### ACTIVITY
The exercise calls for the lines from the one containing "none -> cyan 1x3 brick [115,170,192,195]" to the end of the data below to be output exactly, pictures excluded.

### SUPPLIED RECORDS
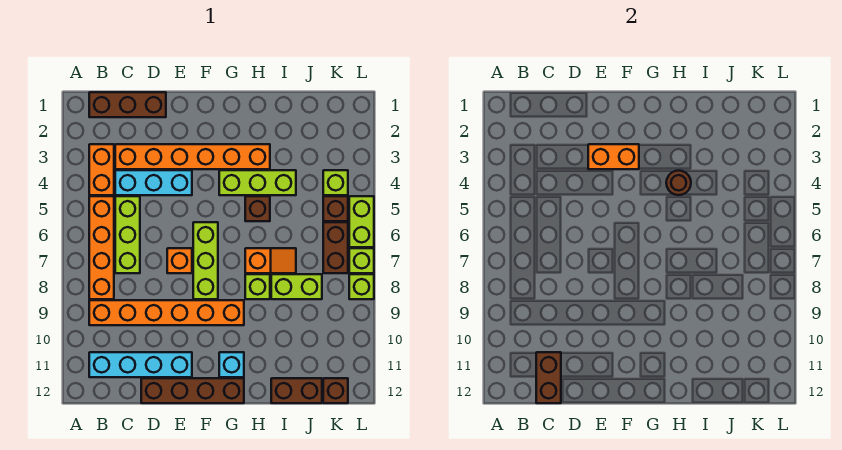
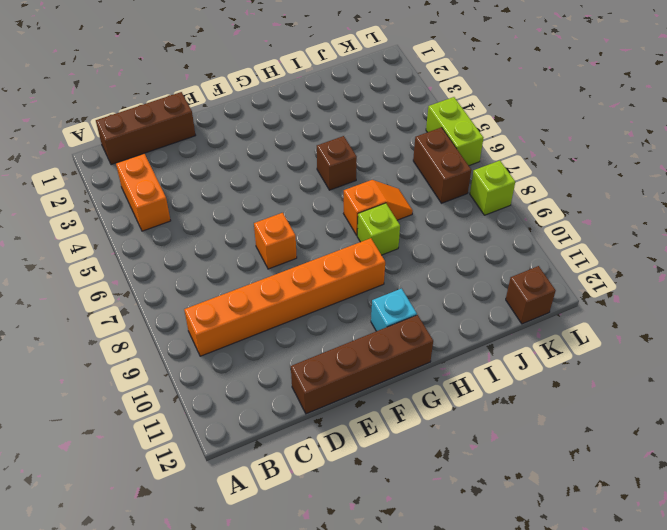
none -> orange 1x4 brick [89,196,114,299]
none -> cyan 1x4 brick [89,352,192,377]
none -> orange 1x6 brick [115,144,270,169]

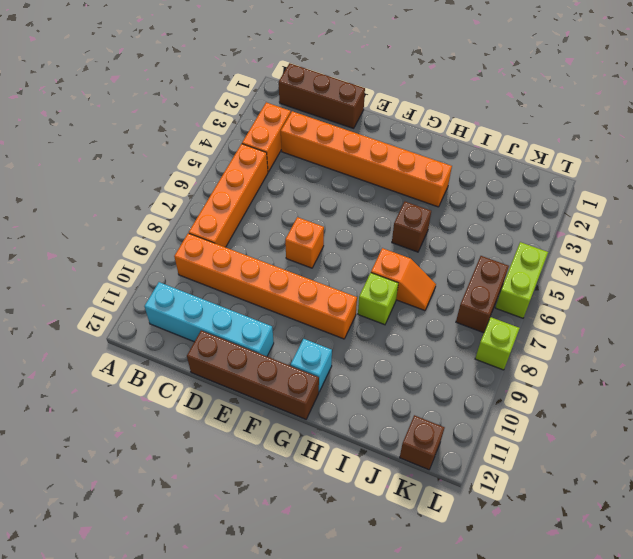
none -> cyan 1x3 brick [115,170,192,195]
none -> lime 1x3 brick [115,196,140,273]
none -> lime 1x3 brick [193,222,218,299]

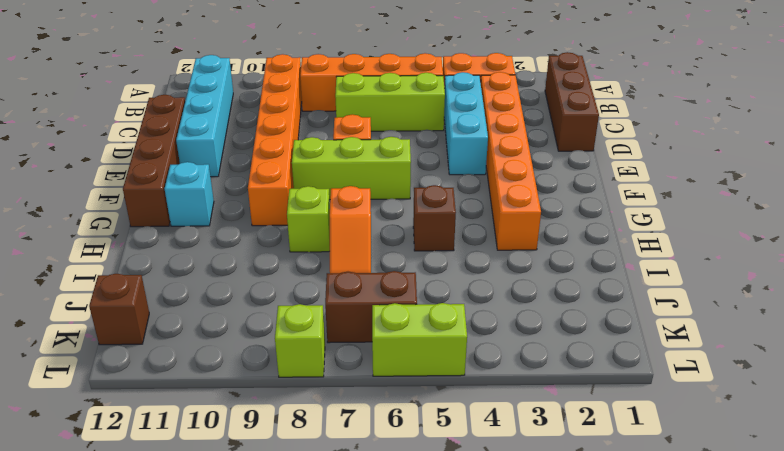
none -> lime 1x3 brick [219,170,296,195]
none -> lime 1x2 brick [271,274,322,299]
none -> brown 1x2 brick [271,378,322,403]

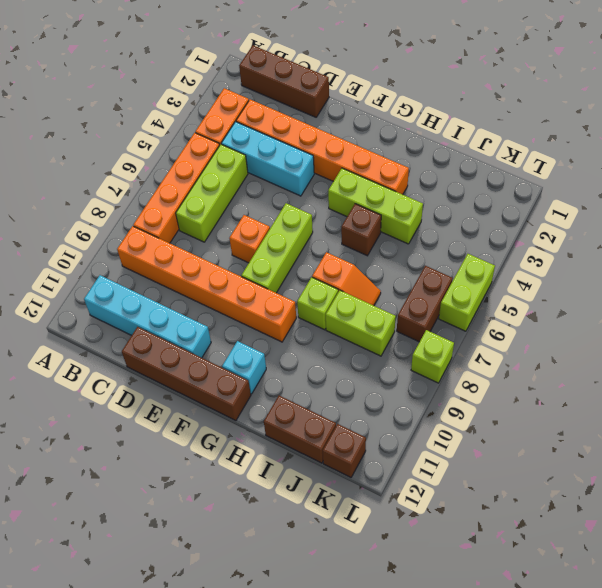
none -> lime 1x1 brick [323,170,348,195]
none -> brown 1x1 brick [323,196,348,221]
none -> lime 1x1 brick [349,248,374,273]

### WORKED SOLUTION
none -> cyan 1x3 brick [115,170,192,195]
none -> lime 1x3 brick [115,196,140,273]
none -> lime 1x3 brick [193,222,218,299]

none -> lime 1x3 brick [219,170,296,195]
none -> lime 1x2 brick [271,274,322,299]
none -> brown 1x2 brick [271,378,322,403]

none -> lime 1x1 brick [323,170,348,195]
none -> brown 1x1 brick [323,196,348,221]
none -> lime 1x1 brick [349,248,374,273]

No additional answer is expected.